##### Recorded data #####

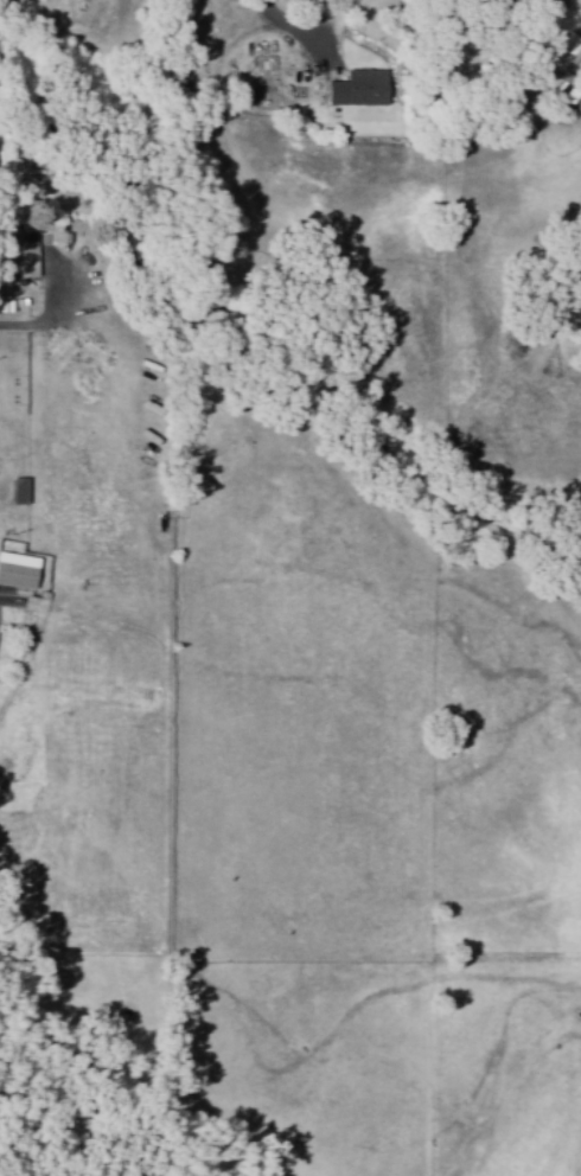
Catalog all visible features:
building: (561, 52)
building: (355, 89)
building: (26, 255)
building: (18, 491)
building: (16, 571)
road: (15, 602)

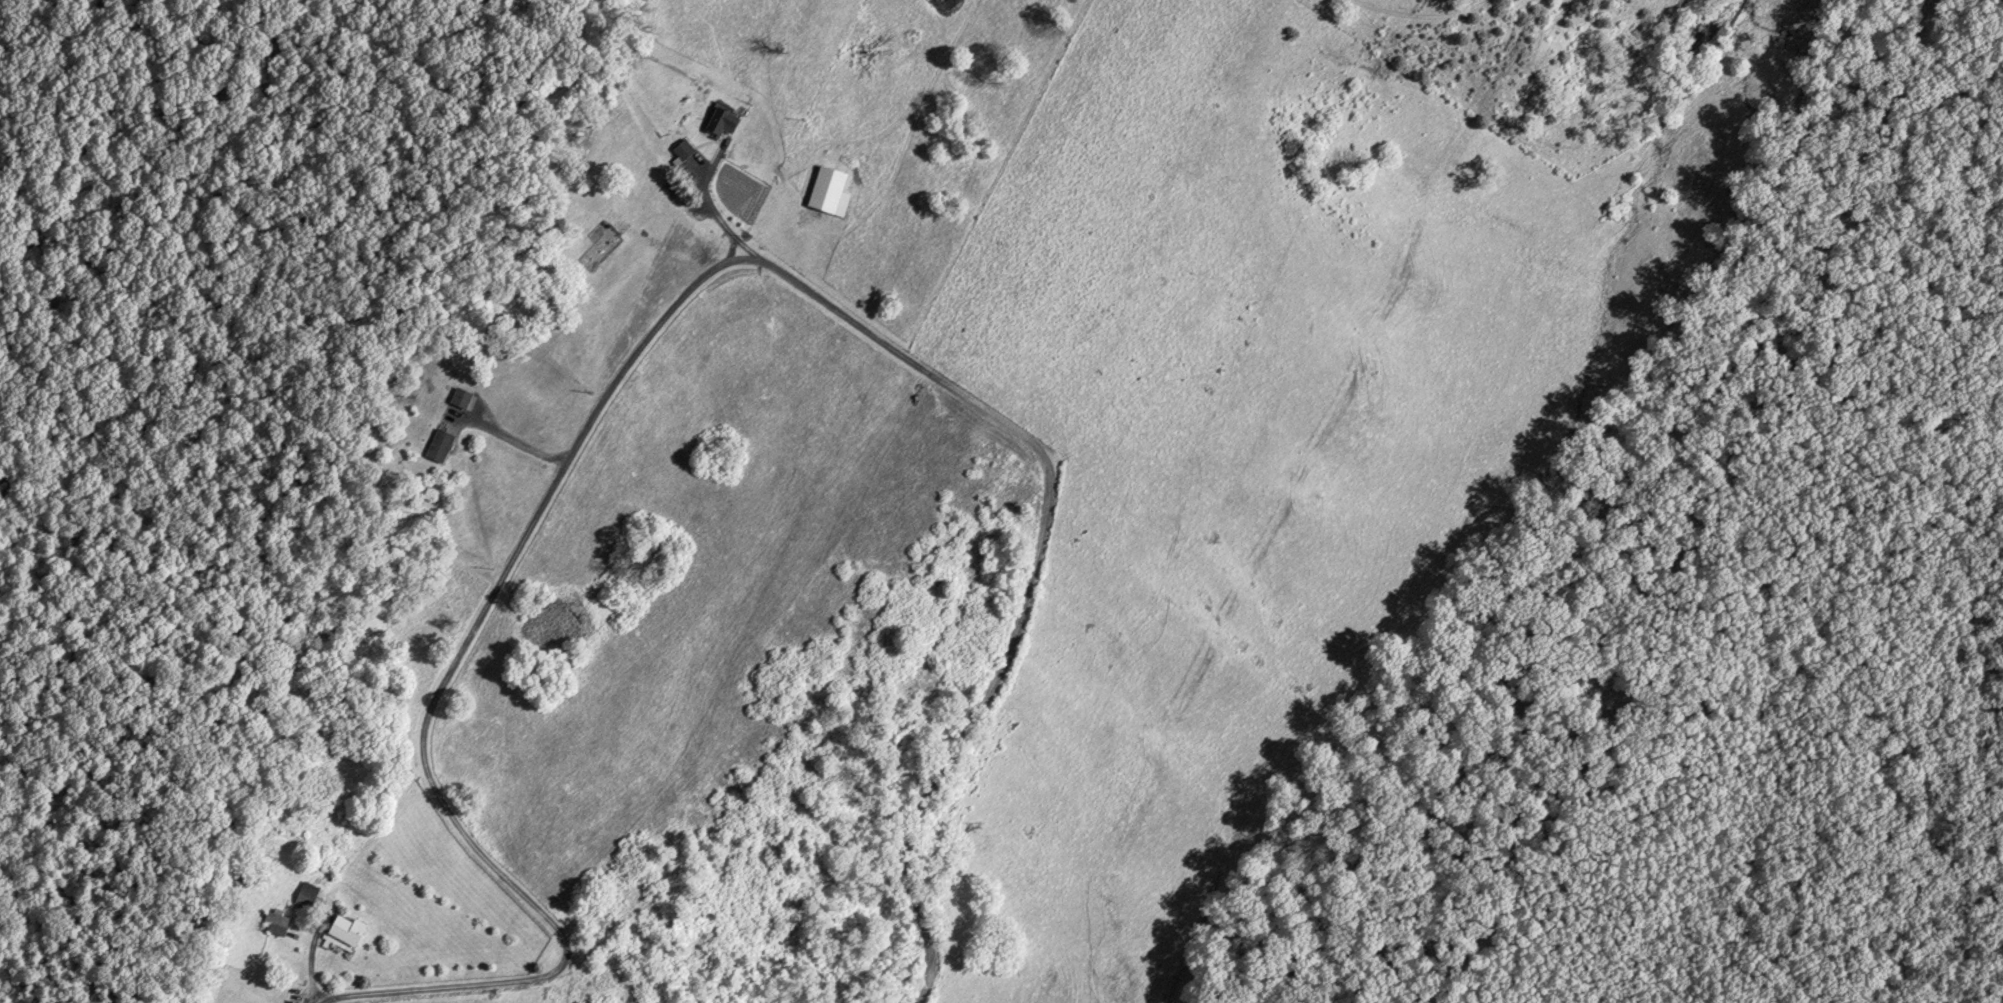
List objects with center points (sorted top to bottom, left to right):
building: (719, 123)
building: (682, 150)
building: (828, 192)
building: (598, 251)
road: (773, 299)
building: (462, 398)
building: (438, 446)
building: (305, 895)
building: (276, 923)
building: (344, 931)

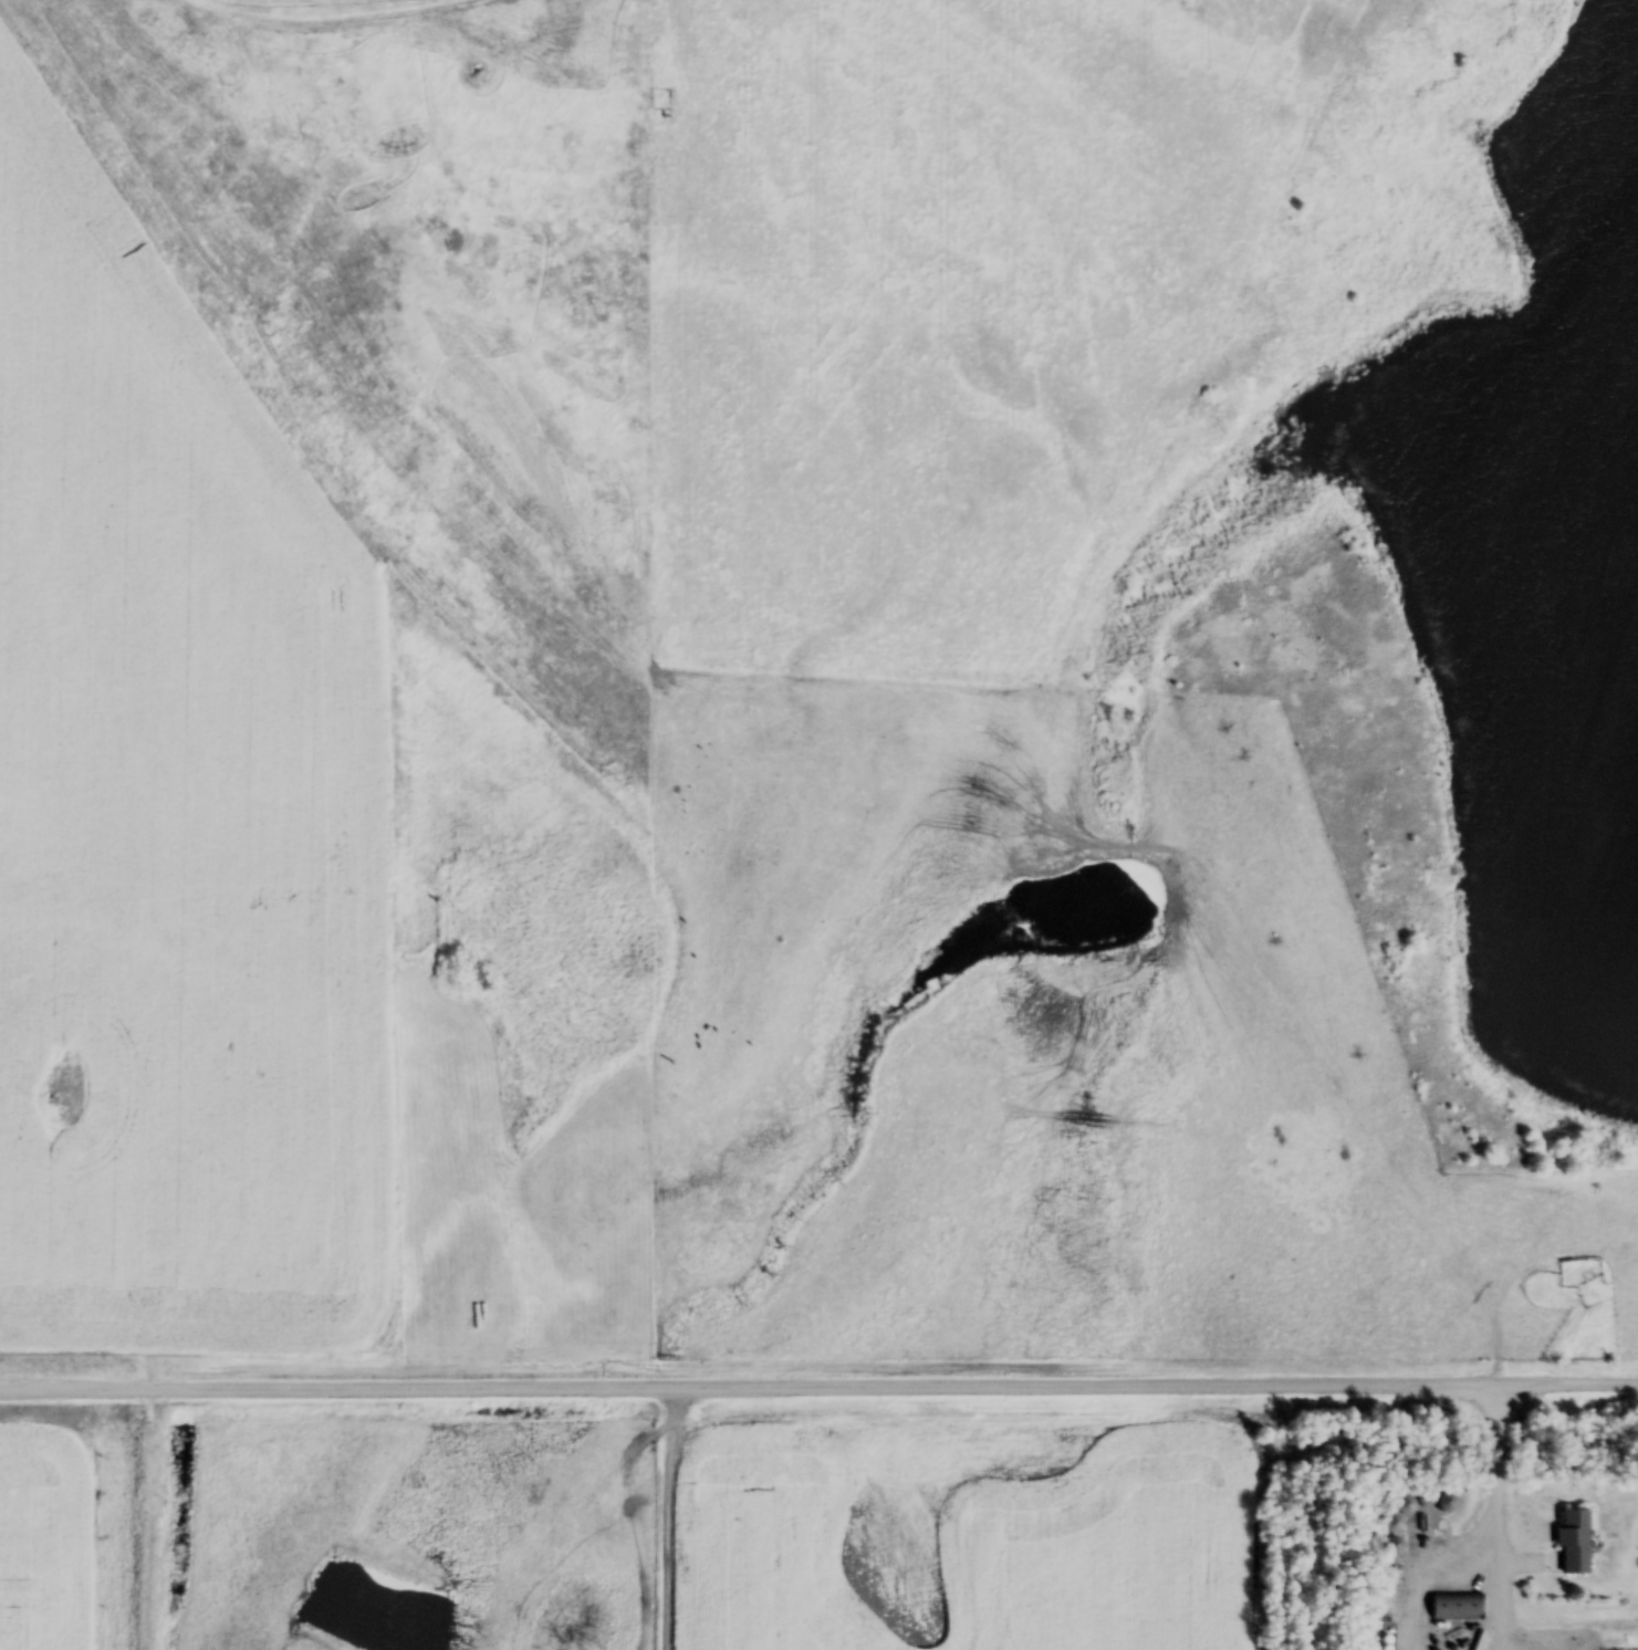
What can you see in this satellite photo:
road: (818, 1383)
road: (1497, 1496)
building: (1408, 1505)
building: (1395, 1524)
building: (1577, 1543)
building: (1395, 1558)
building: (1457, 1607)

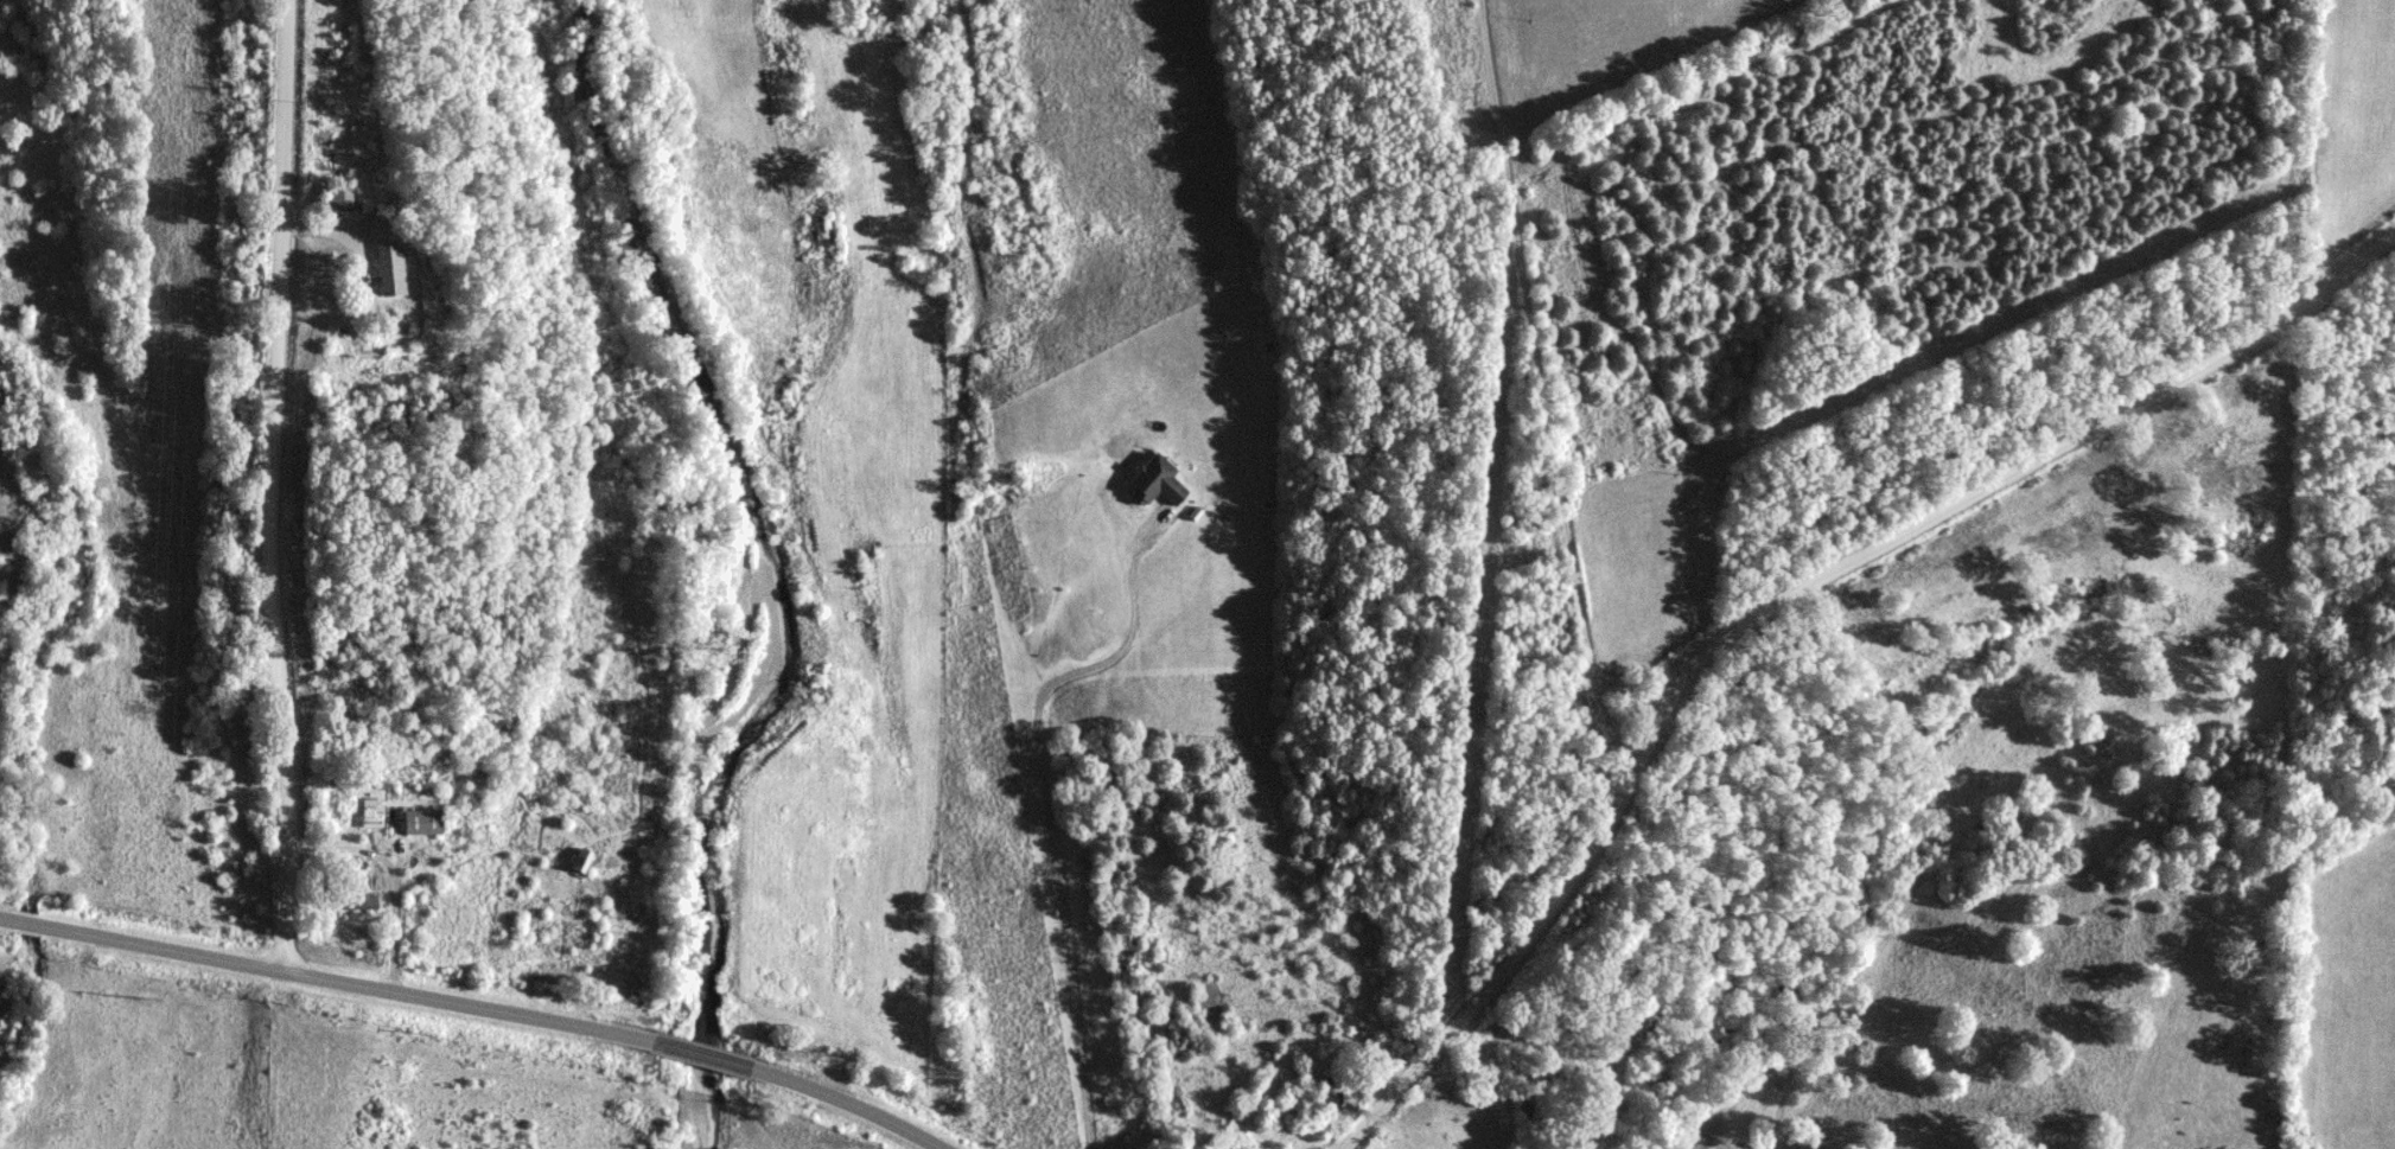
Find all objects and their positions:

#####

Directions:
The answer is the run of lines from the one with "What can you" through the final line of the data, copied exactly, and nothing else; no pictures.

Your response:
What can you see in this satellite photo:
road: (818, 1383)
road: (1497, 1496)
building: (1408, 1505)
building: (1395, 1524)
building: (1577, 1543)
building: (1395, 1558)
building: (1457, 1607)

Find all objects and their positions:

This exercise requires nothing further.